**The task:** Set the data down exactly as it stands, and keep its pictures out.

Dataset entries

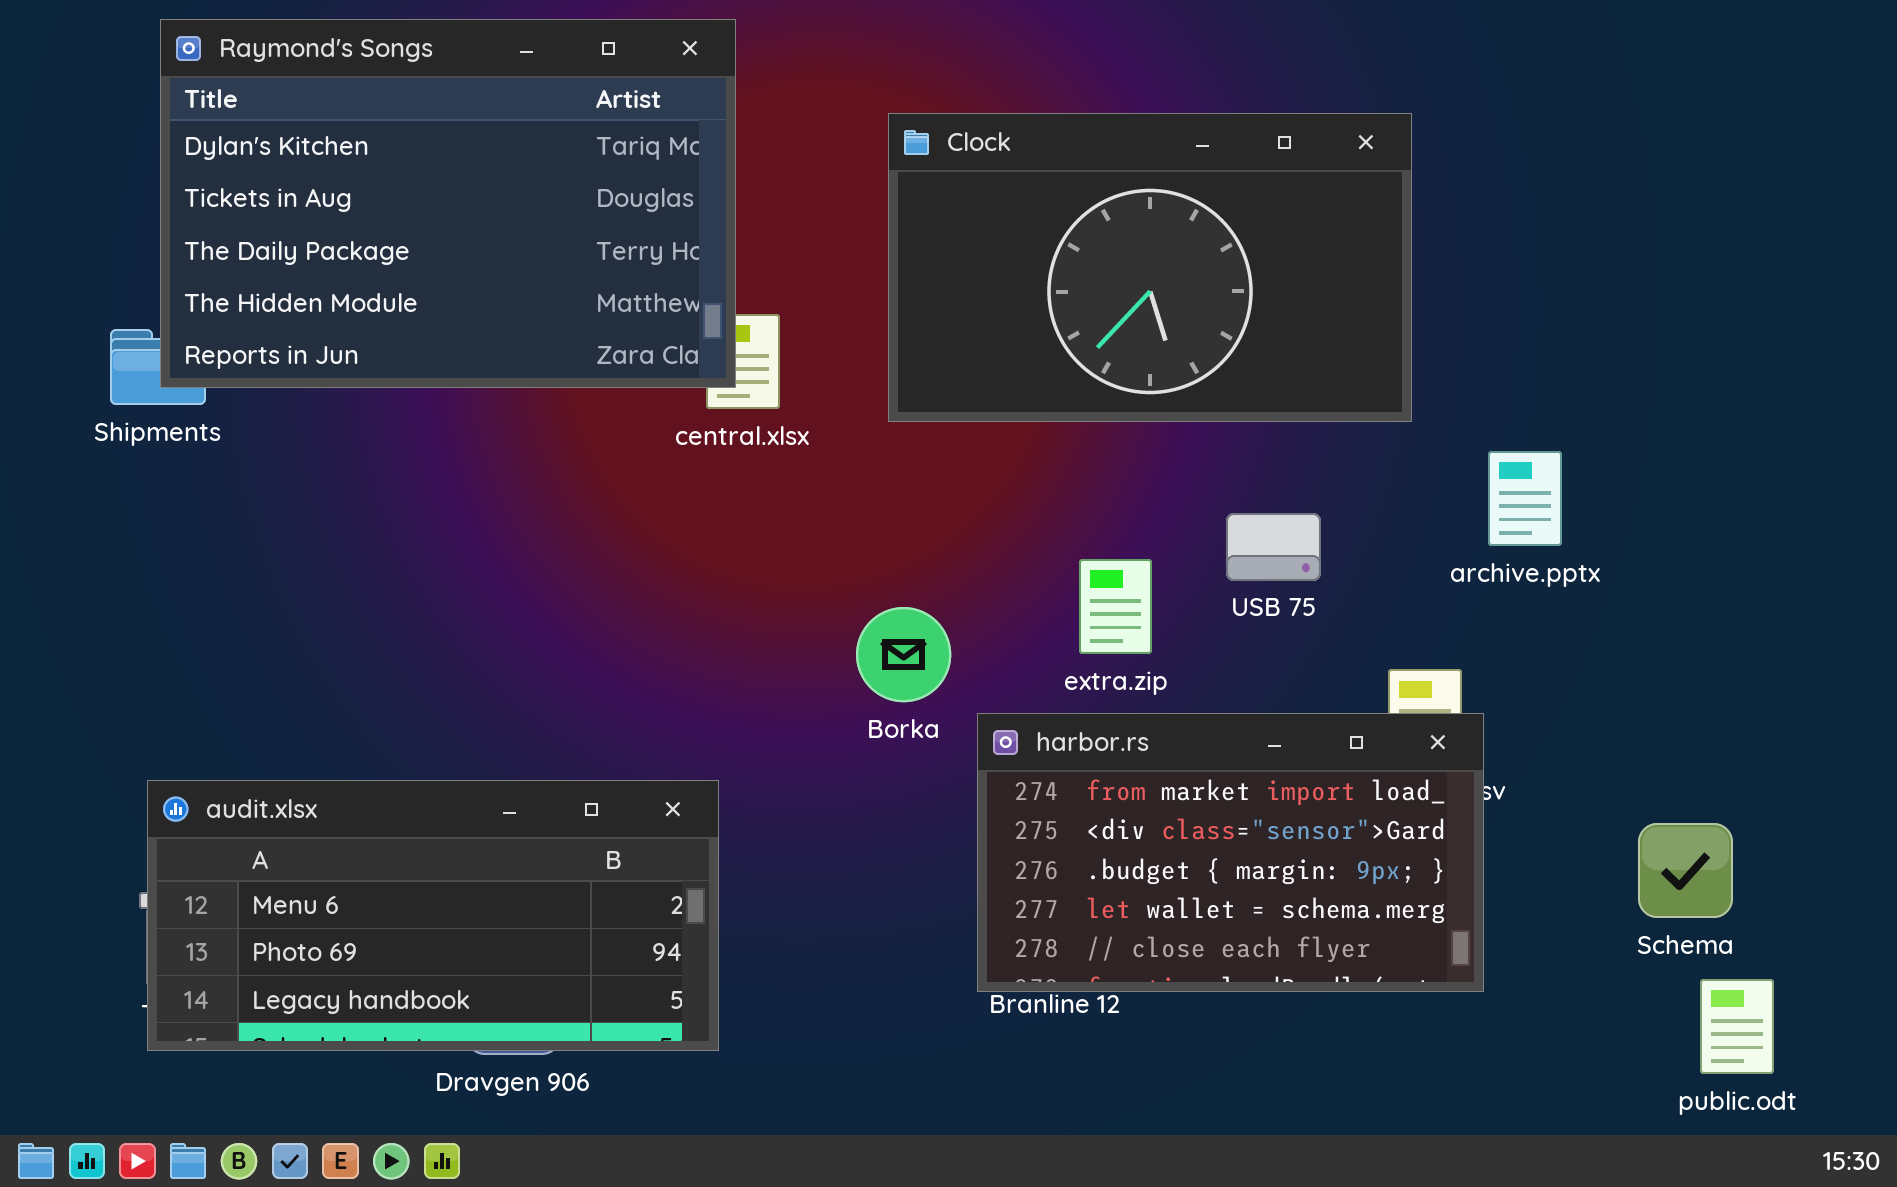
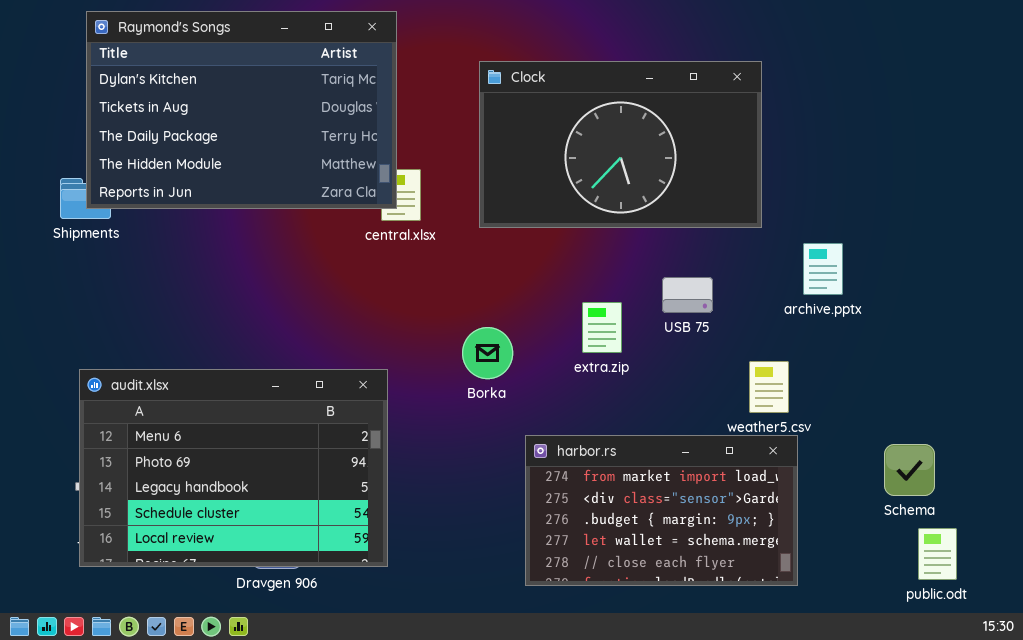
harbor.rs: [977,713,1484,992] -> [525,435,798,586], moved
audit.xlsx: [147,780,719,1051] -> [79,369,388,567], resized

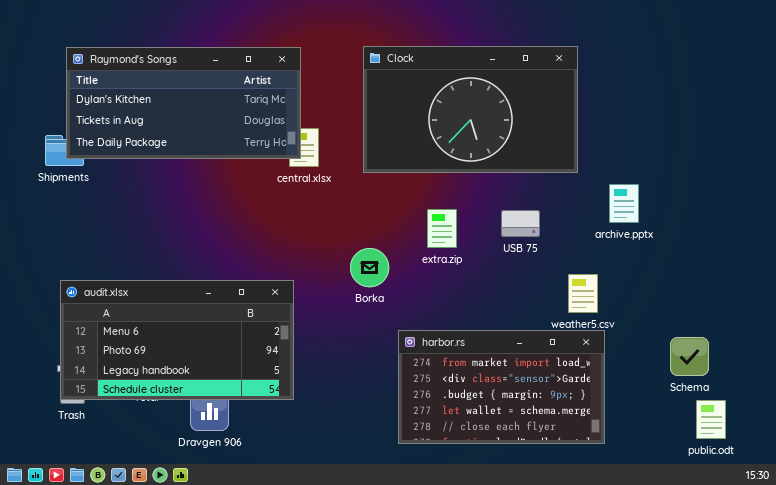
Raymond's Songs: [86,11,397,209] -> [66,47,301,159], resized
extra.zip: [582,302,622,353] -> [427,209,457,248], moved
audit.xlsx: [79,369,388,567] -> [60,280,294,400], resized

**Response to this task:**
harbor.rs: [977,713,1484,992] -> [525,435,798,586], moved
audit.xlsx: [147,780,719,1051] -> [79,369,388,567], resized

Raymond's Songs: [86,11,397,209] -> [66,47,301,159], resized
extra.zip: [582,302,622,353] -> [427,209,457,248], moved
audit.xlsx: [79,369,388,567] -> [60,280,294,400], resized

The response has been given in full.